Source information -

- - -

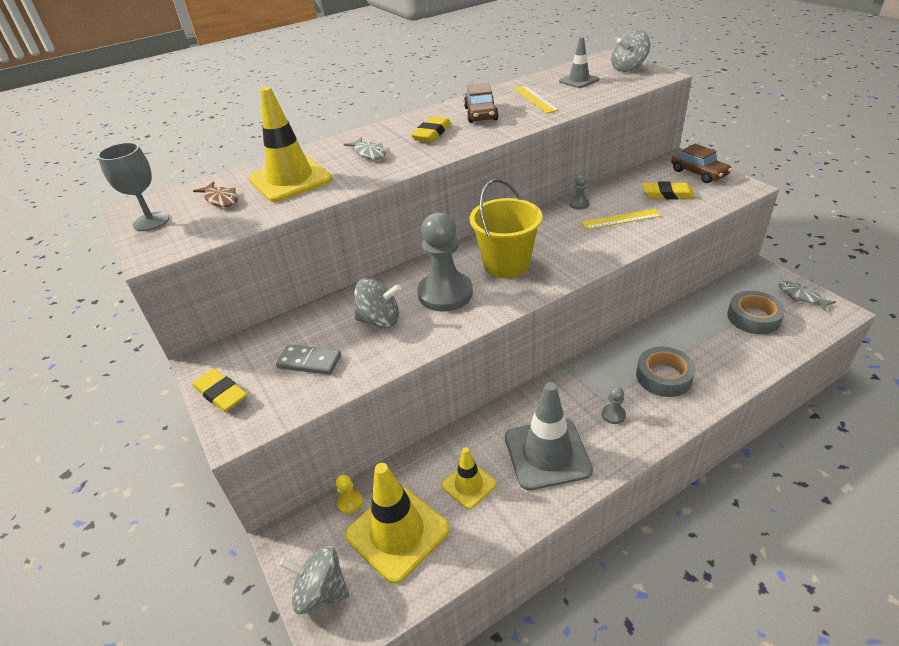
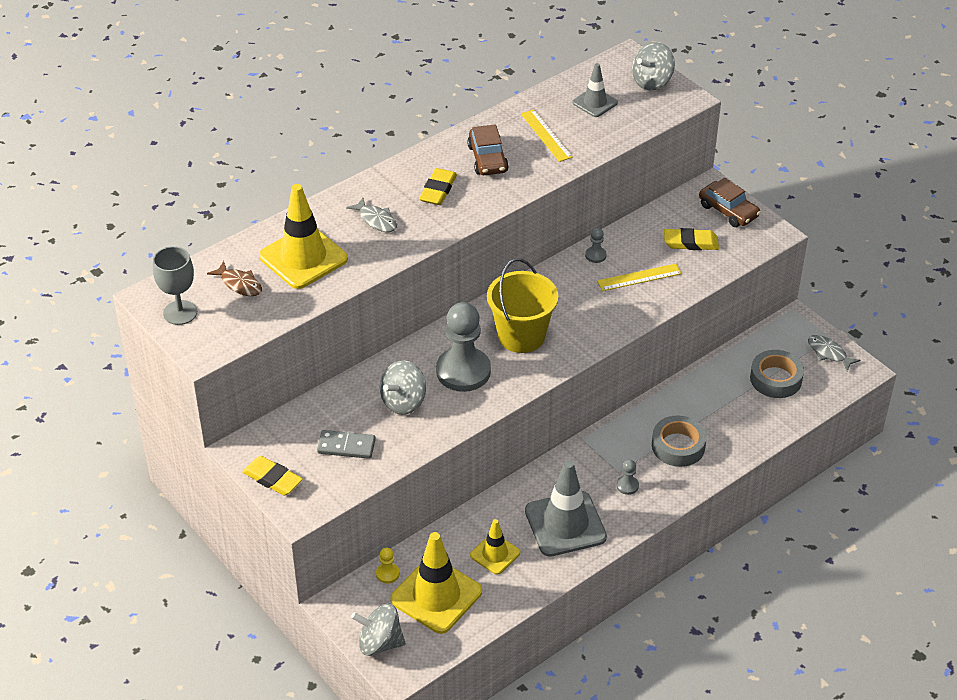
camera: 10 degrees left, 5 degrees up
grey spinning top [354,278,401,328] -> grey spinning top turned 135 degrees clockwise [380,360,426,415]

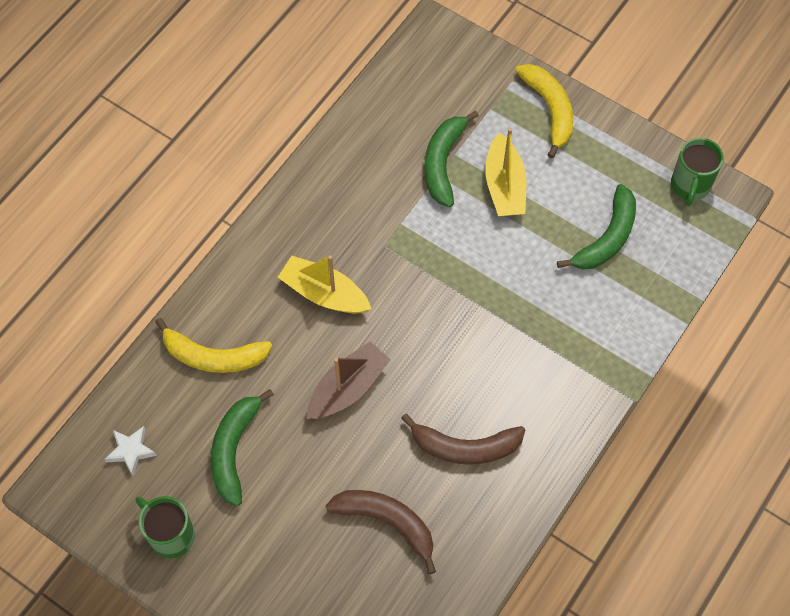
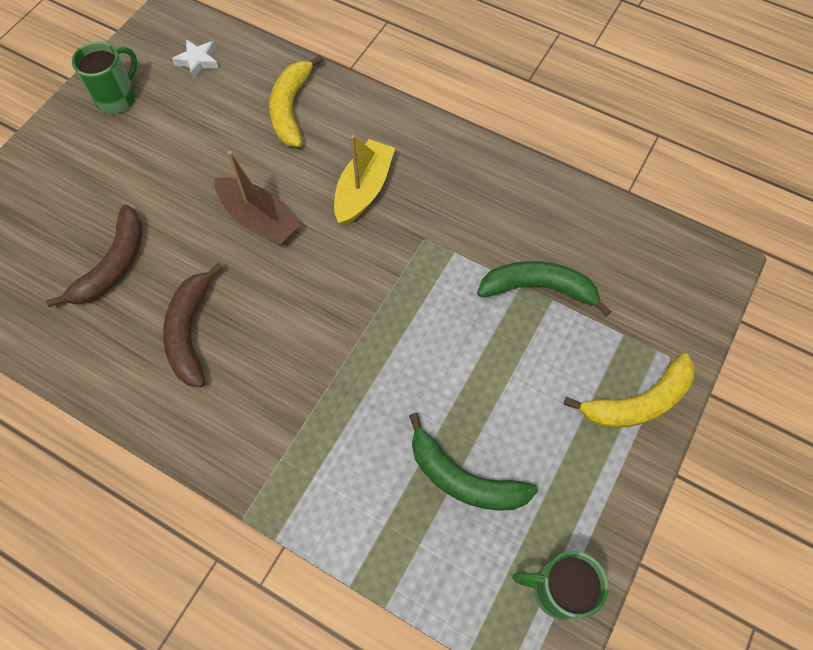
camera: 85 degrees right, 0 degrees up
green banana [211,389,274,506] -> none
yellow boat [485,128,526,216] -> none

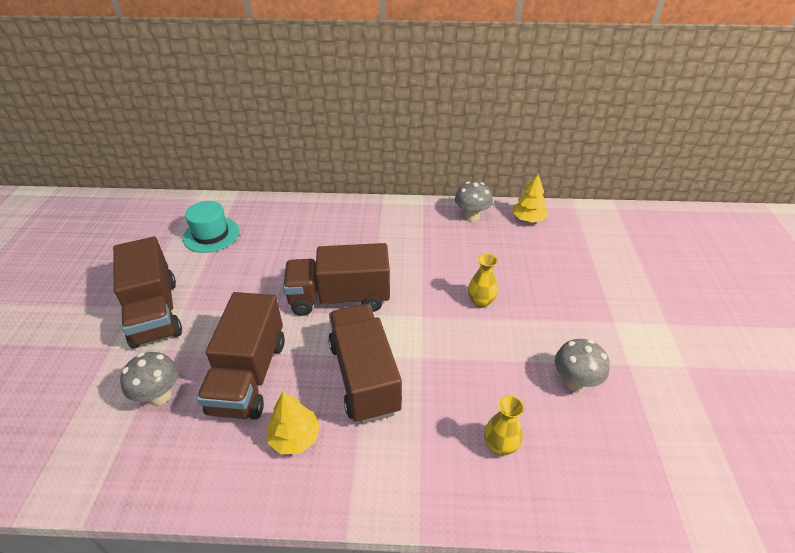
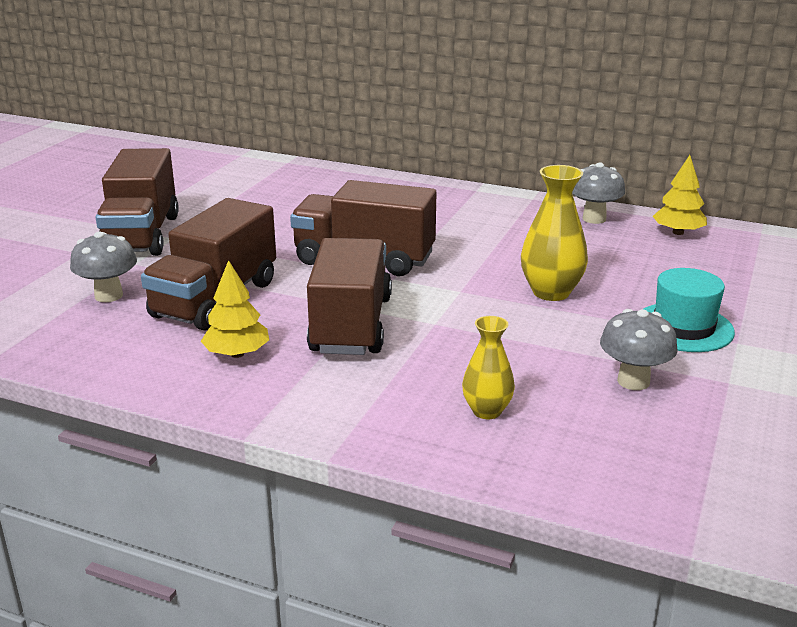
camera: 20 degrees right, 15 degrees down
turquoise hat [183,201,239,253] -> turquoise hat moved to [644,268,735,352]
yellow vase [468,254,498,308] -> yellow vase [521,165,588,301], size x1.56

- - -

Task brief - Copy the listing exactly, omitting pictures.

Response area -
camera: 10 degrees left, 5 degrees up
grey spinning top [354,278,401,328] -> grey spinning top turned 135 degrees clockwise [380,360,426,415]

camera: 85 degrees right, 0 degrees up
green banana [211,389,274,506] -> none
yellow boat [485,128,526,216] -> none

camera: 20 degrees right, 15 degrees down
turquoise hat [183,201,239,253] -> turquoise hat moved to [644,268,735,352]
yellow vase [468,254,498,308] -> yellow vase [521,165,588,301], size x1.56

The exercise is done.